Task statement:
Your output should be each line from the material below that has the word "mushroom".

Dataset records:
++++++
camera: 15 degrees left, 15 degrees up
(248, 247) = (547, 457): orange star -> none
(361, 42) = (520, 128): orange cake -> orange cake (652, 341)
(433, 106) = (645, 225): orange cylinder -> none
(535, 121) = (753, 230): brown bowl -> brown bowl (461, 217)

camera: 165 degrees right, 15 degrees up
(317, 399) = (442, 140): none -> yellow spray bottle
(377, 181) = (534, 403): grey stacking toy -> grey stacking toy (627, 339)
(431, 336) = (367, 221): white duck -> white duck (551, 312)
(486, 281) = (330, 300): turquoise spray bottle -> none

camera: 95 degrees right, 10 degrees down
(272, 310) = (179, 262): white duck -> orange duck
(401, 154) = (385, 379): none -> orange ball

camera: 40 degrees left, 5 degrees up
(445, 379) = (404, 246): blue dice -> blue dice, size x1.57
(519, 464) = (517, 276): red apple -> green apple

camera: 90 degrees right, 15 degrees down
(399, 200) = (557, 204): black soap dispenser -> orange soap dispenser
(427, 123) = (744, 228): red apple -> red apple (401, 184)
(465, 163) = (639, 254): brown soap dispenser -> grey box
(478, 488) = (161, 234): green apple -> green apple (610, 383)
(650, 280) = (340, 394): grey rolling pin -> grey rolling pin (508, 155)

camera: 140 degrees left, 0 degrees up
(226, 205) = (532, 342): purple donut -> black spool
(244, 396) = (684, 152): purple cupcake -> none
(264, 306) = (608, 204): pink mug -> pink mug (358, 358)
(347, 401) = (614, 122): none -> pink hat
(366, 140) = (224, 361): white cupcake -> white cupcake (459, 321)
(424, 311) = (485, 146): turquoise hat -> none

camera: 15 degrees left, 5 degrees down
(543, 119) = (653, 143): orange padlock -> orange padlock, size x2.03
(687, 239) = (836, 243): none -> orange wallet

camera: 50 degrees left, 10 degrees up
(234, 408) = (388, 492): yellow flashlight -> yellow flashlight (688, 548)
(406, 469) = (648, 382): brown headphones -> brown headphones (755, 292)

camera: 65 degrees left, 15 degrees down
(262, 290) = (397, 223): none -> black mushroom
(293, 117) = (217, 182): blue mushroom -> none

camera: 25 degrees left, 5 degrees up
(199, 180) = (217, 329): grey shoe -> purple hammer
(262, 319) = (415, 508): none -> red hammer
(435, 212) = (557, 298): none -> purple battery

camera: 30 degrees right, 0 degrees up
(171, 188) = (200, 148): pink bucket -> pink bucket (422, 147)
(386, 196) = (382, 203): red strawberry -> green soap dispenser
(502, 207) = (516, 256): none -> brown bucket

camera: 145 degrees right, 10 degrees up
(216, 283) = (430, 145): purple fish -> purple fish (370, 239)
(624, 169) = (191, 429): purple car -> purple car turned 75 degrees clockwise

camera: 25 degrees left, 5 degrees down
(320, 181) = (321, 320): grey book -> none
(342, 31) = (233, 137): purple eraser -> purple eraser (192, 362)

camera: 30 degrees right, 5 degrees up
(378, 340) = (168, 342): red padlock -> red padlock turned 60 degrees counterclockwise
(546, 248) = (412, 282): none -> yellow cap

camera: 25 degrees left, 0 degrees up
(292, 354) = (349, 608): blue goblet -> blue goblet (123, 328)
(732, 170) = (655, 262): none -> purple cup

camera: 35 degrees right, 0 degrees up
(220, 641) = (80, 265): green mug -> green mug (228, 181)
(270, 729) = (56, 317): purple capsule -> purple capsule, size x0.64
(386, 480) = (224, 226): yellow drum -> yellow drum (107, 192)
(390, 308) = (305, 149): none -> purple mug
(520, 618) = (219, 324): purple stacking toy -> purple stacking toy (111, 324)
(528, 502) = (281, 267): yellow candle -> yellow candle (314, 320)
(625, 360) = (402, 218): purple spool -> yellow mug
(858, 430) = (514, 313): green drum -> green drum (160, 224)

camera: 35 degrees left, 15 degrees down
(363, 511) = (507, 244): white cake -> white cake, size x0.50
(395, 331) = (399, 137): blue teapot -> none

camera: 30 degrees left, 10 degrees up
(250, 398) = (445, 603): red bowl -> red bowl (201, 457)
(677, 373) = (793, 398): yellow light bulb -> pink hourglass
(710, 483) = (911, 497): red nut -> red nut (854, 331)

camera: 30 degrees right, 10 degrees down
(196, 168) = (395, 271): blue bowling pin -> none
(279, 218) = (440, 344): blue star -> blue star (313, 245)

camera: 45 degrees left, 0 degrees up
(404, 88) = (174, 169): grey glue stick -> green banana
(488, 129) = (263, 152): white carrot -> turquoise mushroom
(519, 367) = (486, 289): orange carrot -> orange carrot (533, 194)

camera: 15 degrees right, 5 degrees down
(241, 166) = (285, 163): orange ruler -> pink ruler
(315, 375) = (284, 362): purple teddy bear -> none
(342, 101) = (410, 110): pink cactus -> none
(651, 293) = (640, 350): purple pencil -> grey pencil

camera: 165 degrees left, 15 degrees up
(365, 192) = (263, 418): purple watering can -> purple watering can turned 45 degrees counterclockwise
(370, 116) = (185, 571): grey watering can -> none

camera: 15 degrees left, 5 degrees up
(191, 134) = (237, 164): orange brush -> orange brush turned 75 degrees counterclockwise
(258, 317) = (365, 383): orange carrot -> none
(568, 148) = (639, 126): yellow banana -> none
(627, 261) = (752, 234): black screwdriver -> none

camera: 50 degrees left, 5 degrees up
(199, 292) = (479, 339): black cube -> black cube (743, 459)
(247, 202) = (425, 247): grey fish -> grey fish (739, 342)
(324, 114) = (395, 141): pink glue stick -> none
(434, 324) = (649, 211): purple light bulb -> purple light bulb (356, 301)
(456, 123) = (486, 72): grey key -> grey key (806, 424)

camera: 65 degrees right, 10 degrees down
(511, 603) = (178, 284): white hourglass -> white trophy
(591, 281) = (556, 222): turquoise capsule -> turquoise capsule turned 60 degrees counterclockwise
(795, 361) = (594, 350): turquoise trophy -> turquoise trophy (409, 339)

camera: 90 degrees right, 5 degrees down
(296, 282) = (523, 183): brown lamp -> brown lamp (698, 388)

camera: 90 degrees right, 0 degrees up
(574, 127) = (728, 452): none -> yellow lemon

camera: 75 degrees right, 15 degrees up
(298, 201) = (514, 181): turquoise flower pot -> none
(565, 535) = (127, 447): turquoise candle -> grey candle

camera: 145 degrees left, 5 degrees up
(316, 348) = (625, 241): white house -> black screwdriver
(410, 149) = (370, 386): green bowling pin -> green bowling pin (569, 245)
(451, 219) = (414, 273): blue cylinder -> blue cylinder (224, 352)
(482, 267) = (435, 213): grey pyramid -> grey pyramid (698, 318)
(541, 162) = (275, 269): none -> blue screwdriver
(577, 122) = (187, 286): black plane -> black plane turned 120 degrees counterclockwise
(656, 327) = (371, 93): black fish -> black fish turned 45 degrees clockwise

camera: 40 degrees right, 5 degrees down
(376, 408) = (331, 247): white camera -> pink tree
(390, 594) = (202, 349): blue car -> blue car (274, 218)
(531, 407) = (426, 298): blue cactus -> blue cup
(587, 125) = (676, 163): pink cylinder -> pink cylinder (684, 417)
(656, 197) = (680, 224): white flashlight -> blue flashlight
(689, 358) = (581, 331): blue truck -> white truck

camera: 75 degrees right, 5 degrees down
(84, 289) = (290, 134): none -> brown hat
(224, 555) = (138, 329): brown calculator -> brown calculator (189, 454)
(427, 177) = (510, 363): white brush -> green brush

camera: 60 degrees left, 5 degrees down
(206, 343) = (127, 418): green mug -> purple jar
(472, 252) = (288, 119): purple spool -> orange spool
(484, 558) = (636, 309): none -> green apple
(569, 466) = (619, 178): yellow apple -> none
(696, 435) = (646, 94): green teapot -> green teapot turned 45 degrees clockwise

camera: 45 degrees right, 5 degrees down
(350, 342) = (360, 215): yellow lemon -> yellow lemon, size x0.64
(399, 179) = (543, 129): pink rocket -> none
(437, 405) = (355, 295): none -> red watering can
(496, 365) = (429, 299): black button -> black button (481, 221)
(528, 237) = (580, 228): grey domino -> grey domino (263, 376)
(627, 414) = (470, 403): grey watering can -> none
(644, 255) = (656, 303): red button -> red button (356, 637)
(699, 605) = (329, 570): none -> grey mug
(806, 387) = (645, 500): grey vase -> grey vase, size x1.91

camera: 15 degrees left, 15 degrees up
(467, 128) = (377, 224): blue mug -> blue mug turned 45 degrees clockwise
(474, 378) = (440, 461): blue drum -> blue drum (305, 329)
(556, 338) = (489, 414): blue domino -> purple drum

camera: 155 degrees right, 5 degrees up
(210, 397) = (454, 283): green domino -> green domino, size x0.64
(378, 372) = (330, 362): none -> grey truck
++++++
Written response:
(262, 290) = (397, 223): none -> black mushroom
(293, 117) = (217, 182): blue mushroom -> none
(488, 129) = (263, 152): white carrot -> turquoise mushroom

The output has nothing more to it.